_Prompt_: What you need to produce from the material below is an exact transcription of the lines from the one with "RGB pin R: RX -> A1" through the one with "BT1 pin GND: VIN -> GND", both included, and no other line.
[Listed entries — start]
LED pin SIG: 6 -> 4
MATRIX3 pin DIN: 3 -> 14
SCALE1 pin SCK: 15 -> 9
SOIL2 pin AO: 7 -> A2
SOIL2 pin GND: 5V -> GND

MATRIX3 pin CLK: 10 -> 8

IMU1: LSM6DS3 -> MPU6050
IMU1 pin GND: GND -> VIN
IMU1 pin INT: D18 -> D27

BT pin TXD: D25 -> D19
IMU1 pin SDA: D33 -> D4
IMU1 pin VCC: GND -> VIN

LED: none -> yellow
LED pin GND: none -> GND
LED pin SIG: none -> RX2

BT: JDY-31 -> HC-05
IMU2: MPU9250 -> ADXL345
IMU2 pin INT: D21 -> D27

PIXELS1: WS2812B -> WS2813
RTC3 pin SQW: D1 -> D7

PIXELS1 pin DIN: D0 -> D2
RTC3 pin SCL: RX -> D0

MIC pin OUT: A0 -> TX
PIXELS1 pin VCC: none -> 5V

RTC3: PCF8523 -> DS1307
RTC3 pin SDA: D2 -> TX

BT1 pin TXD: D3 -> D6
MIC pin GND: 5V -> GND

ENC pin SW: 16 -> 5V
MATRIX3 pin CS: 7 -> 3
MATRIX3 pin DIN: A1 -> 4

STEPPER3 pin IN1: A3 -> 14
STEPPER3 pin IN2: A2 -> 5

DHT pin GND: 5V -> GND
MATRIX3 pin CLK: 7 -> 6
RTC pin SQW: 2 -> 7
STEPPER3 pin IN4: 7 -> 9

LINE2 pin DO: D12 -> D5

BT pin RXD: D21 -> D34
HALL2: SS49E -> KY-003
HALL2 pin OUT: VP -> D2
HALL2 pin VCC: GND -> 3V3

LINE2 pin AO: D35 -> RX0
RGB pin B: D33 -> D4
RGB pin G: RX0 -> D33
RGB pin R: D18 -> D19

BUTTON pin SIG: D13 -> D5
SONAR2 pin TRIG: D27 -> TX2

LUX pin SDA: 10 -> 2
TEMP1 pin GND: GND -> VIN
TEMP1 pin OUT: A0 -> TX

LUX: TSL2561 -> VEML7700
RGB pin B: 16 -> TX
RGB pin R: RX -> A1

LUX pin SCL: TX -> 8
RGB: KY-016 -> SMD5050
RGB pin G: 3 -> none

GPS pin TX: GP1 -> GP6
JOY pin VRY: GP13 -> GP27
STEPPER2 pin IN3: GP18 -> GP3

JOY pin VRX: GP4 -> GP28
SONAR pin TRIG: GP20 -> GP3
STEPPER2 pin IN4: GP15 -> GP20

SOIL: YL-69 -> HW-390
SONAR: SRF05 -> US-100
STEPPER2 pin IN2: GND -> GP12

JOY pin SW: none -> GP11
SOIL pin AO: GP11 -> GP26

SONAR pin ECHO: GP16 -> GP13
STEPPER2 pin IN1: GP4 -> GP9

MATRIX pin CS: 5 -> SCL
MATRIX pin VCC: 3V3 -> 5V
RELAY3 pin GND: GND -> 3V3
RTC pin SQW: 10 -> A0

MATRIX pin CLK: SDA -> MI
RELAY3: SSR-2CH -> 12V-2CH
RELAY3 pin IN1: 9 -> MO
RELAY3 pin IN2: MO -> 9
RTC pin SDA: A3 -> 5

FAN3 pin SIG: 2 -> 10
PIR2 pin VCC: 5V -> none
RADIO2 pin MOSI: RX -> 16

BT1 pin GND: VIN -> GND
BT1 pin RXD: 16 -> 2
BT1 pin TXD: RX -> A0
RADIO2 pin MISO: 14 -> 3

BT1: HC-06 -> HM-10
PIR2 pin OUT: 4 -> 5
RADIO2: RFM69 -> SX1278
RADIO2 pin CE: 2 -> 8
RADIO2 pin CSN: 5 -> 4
[Listed entries — finish]
_Answer below_:
RGB pin R: RX -> A1

LUX pin SCL: TX -> 8
RGB: KY-016 -> SMD5050
RGB pin G: 3 -> none

GPS pin TX: GP1 -> GP6
JOY pin VRY: GP13 -> GP27
STEPPER2 pin IN3: GP18 -> GP3

JOY pin VRX: GP4 -> GP28
SONAR pin TRIG: GP20 -> GP3
STEPPER2 pin IN4: GP15 -> GP20

SOIL: YL-69 -> HW-390
SONAR: SRF05 -> US-100
STEPPER2 pin IN2: GND -> GP12

JOY pin SW: none -> GP11
SOIL pin AO: GP11 -> GP26

SONAR pin ECHO: GP16 -> GP13
STEPPER2 pin IN1: GP4 -> GP9

MATRIX pin CS: 5 -> SCL
MATRIX pin VCC: 3V3 -> 5V
RELAY3 pin GND: GND -> 3V3
RTC pin SQW: 10 -> A0

MATRIX pin CLK: SDA -> MI
RELAY3: SSR-2CH -> 12V-2CH
RELAY3 pin IN1: 9 -> MO
RELAY3 pin IN2: MO -> 9
RTC pin SDA: A3 -> 5

FAN3 pin SIG: 2 -> 10
PIR2 pin VCC: 5V -> none
RADIO2 pin MOSI: RX -> 16

BT1 pin GND: VIN -> GND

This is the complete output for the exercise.